DATA FOR THIS EXERCISE START

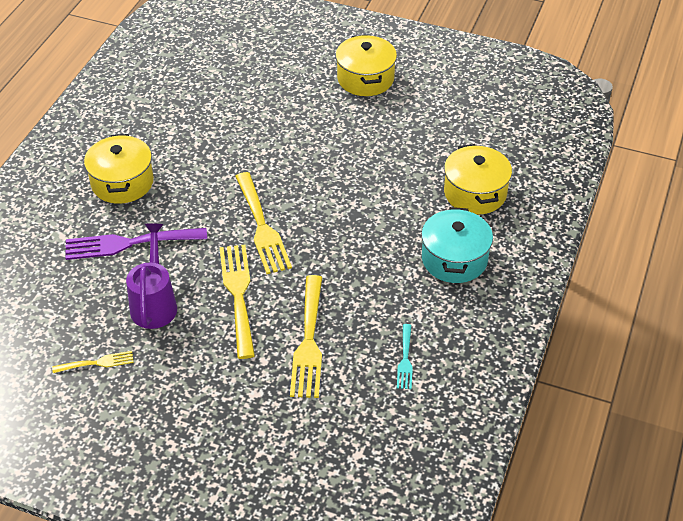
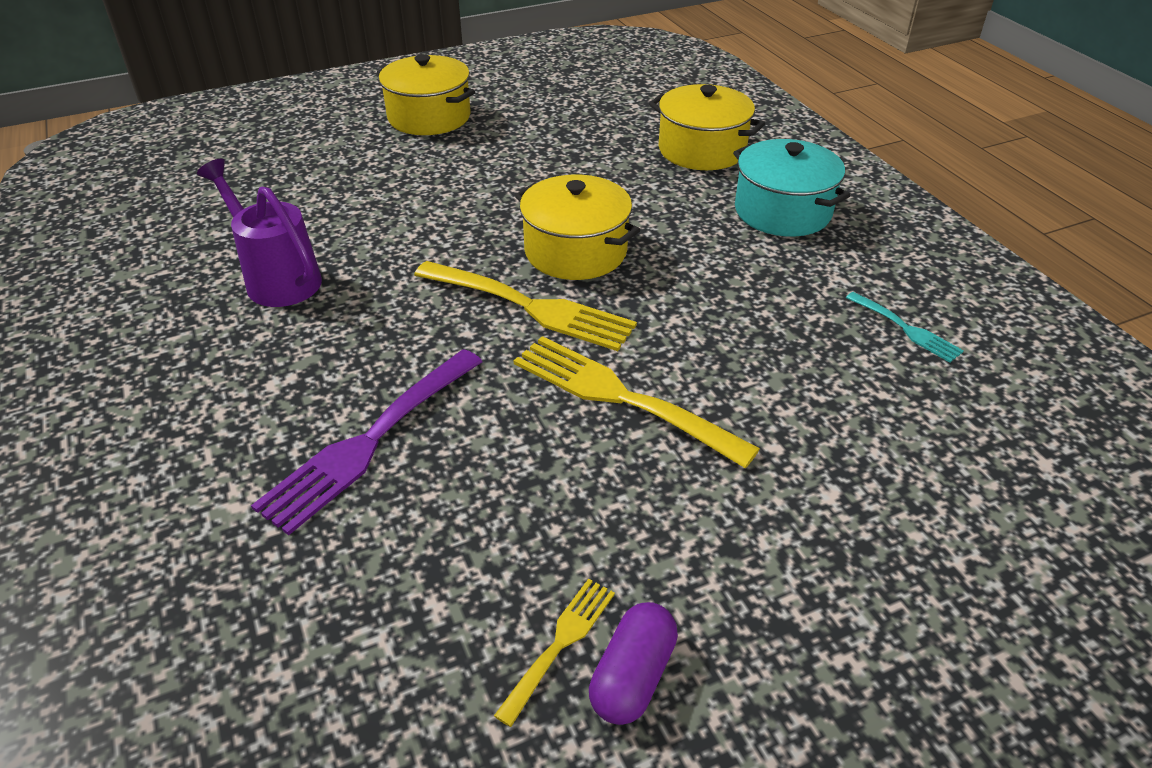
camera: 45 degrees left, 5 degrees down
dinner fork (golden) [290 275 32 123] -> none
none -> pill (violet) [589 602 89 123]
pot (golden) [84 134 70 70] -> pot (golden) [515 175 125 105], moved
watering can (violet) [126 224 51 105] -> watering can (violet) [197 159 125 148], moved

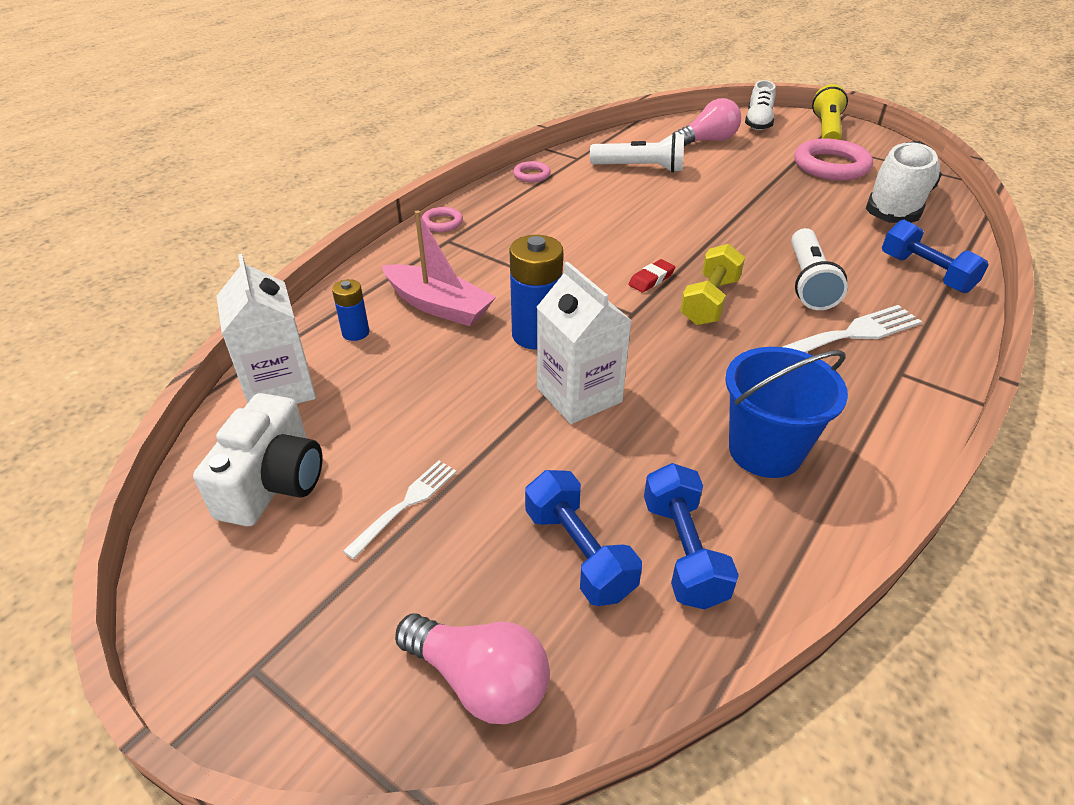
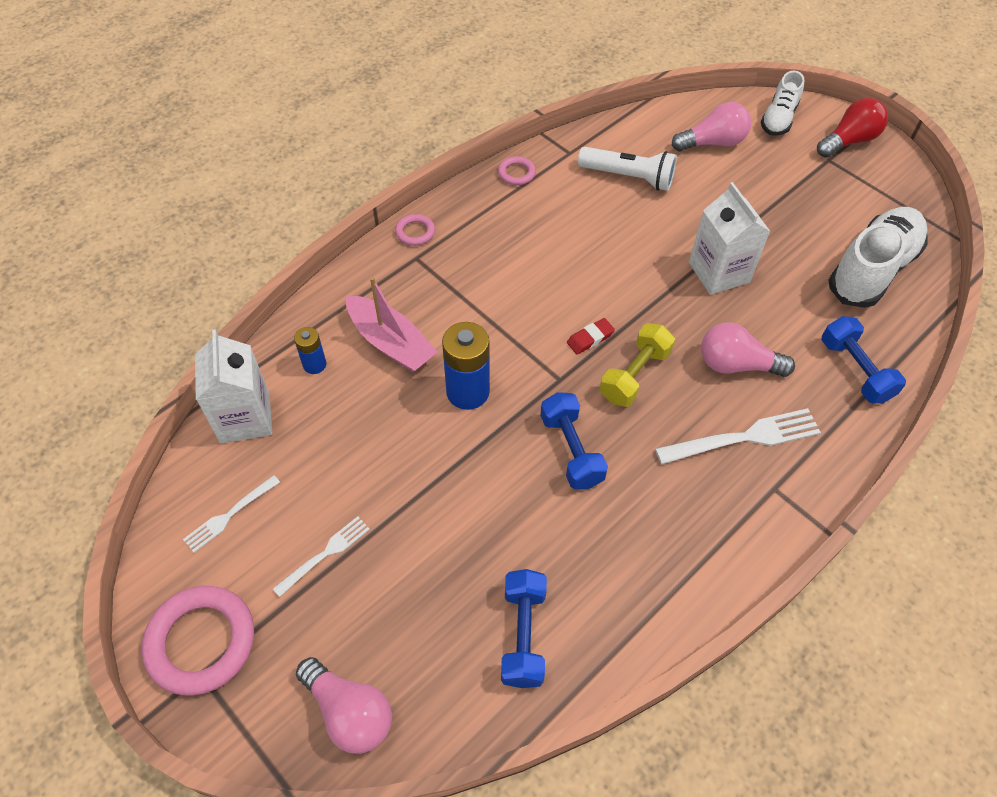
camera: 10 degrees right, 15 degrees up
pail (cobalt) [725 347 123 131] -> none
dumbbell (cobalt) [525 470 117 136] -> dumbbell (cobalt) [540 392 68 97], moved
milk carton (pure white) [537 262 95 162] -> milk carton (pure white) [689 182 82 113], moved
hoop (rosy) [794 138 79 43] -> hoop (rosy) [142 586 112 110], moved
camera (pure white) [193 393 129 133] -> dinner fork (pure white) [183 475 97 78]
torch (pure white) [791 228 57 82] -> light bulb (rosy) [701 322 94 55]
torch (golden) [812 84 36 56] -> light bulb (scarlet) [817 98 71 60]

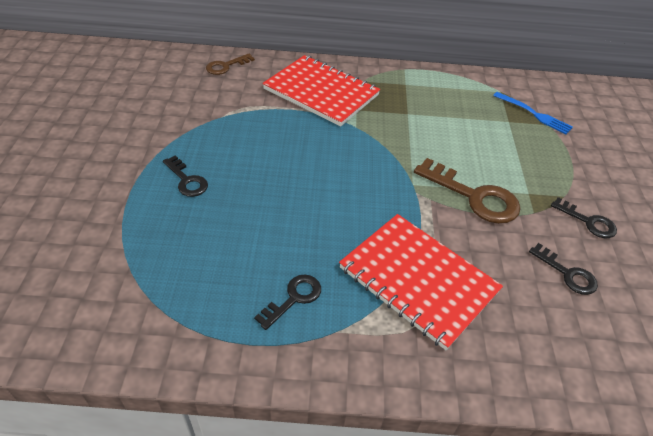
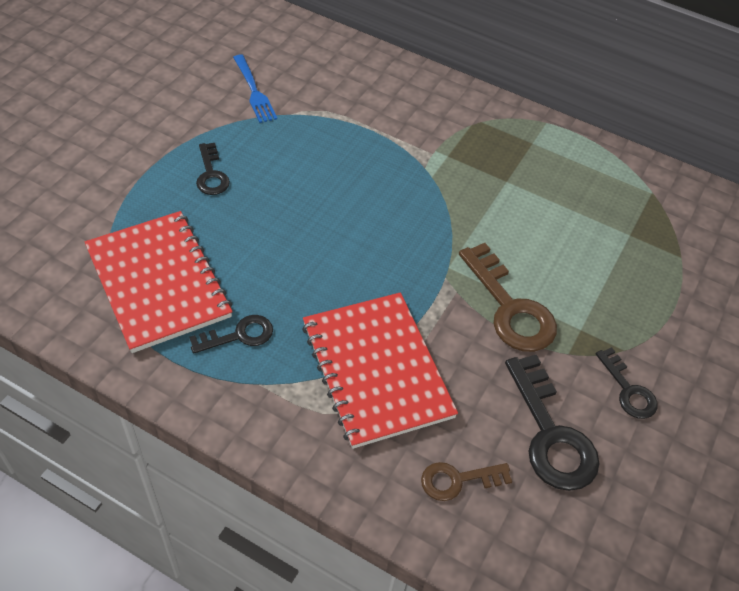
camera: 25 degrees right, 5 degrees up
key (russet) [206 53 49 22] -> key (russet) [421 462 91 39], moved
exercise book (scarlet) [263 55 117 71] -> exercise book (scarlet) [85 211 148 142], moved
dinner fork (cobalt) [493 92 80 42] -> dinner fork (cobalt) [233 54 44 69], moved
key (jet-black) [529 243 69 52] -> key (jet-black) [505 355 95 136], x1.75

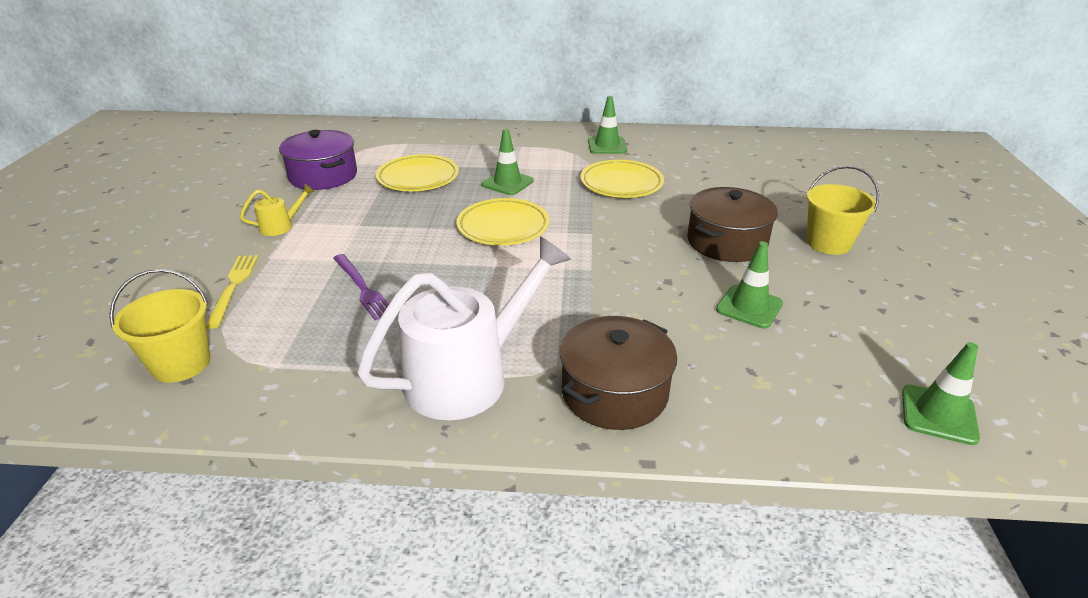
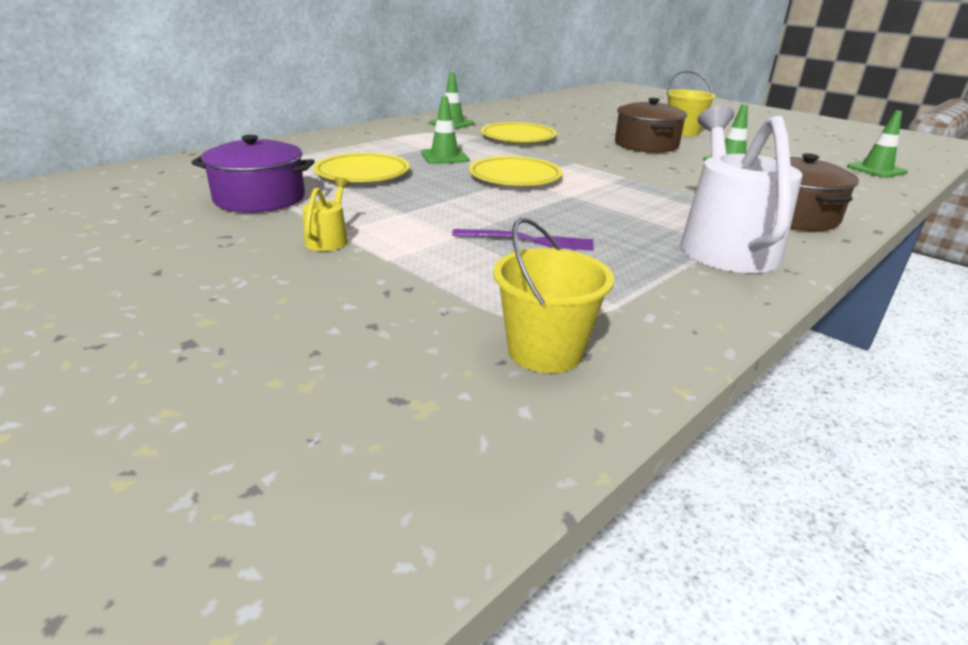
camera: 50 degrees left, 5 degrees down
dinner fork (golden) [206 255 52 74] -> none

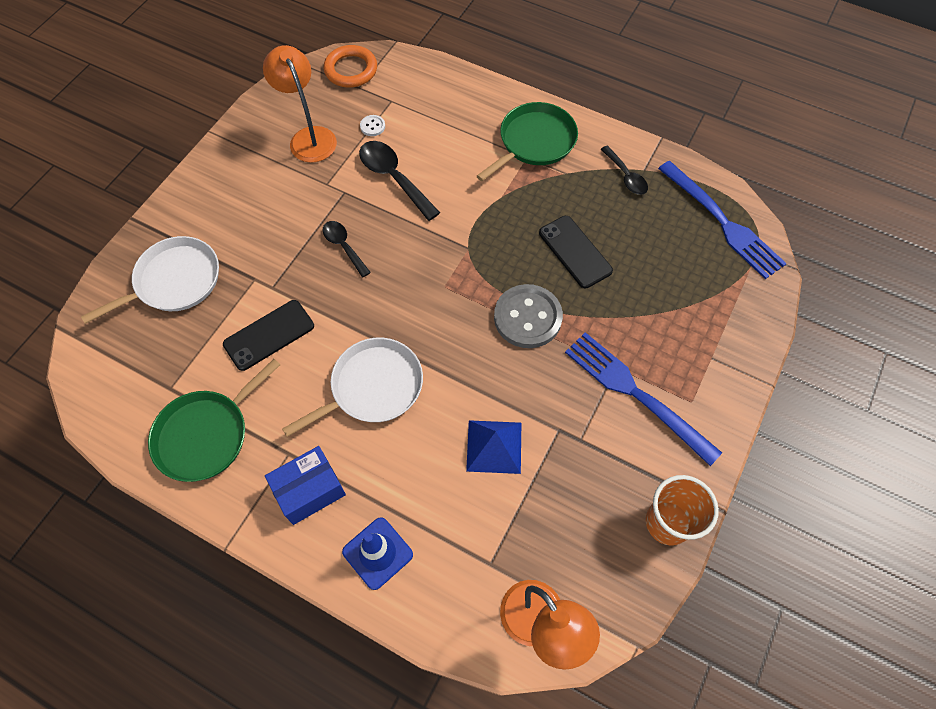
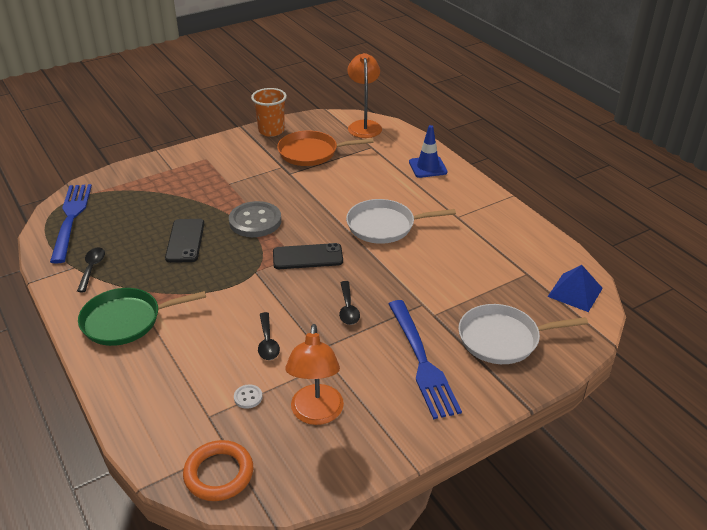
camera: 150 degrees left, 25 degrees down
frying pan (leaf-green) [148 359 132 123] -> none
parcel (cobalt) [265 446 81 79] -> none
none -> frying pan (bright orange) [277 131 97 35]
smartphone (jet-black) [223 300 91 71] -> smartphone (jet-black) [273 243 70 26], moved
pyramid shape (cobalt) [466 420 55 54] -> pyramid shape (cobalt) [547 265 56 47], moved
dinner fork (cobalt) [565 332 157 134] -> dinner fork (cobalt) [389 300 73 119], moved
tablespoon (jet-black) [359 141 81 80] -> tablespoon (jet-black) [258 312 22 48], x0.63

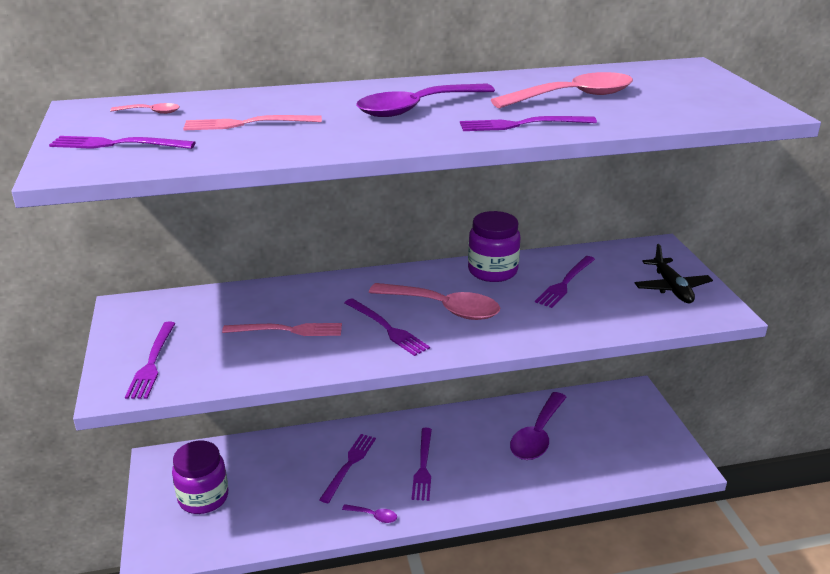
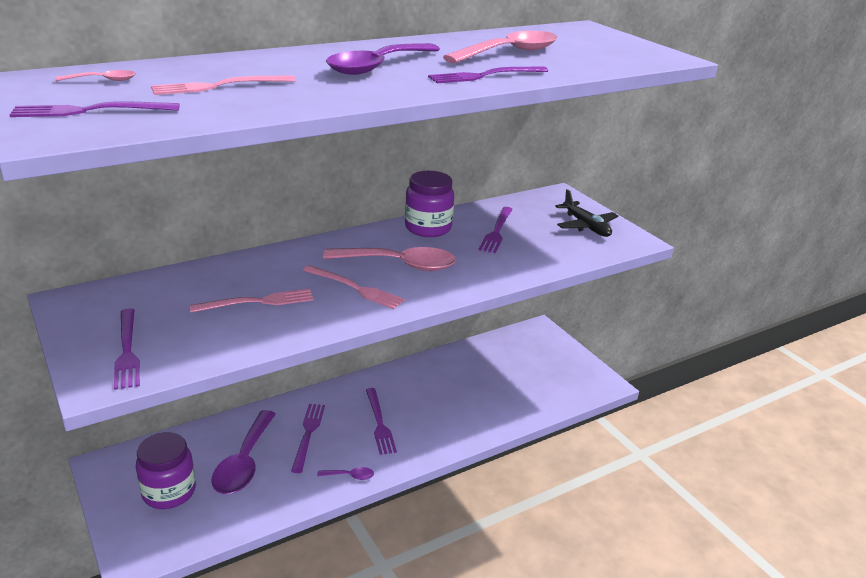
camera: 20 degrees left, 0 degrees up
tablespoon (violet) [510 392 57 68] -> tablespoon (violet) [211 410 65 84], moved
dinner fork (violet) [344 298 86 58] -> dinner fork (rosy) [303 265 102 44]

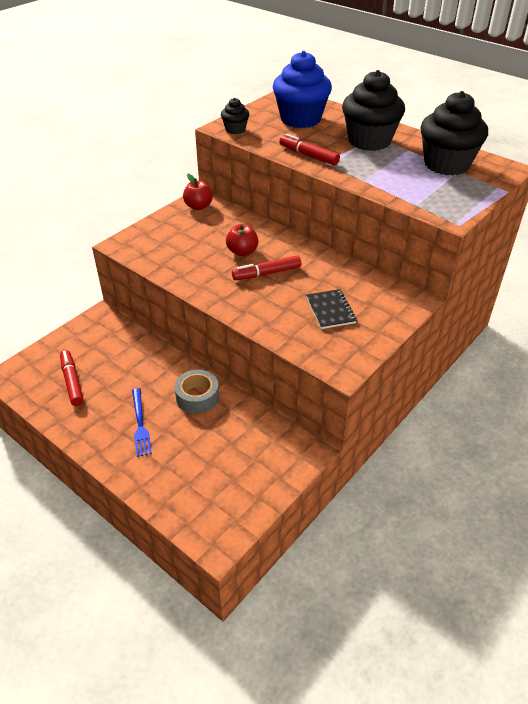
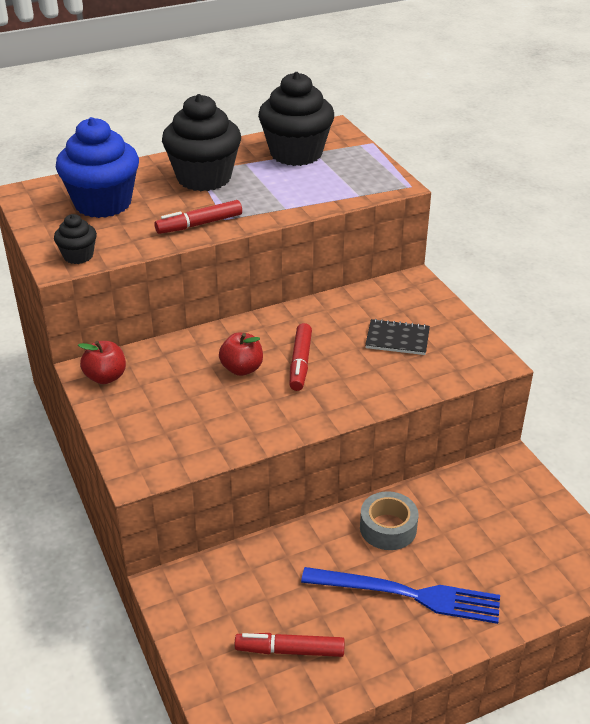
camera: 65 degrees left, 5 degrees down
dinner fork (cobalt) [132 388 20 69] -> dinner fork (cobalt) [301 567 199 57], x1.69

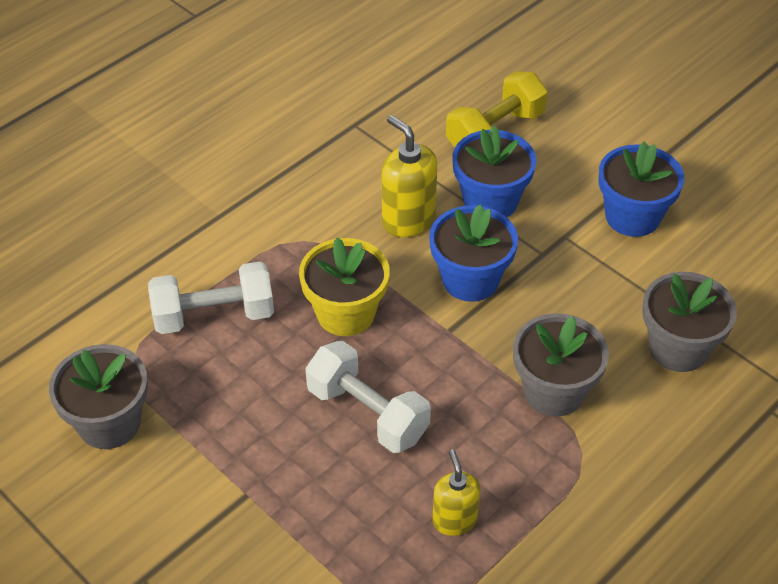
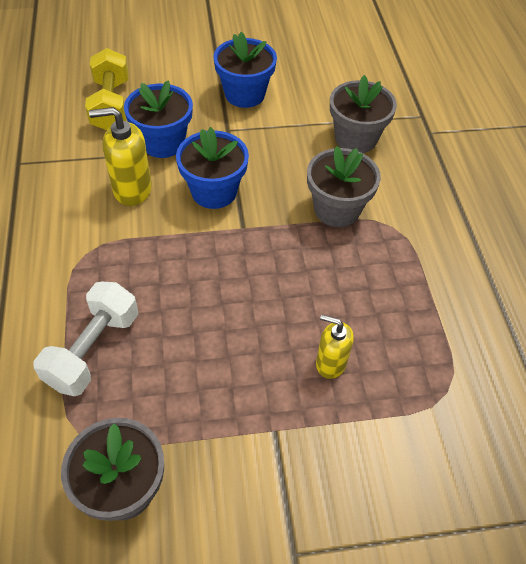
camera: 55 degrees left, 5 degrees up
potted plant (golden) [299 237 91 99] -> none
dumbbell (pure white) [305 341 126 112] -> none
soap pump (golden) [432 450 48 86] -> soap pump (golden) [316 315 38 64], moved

DATA FOR THIS EXERCISE END

EXERCISE BRIEF |
Give back the material exactly as written, from its first line to the line that contains "pot (golden) [84", and leave out the pictures.

SOLUTION TO THE PROBLEM |
camera: 45 degrees left, 5 degrees down
dinner fork (golden) [290 275 32 123] -> none
none -> pill (violet) [589 602 89 123]
pot (golden) [84 134 70 70] -> pot (golden) [515 175 125 105], moved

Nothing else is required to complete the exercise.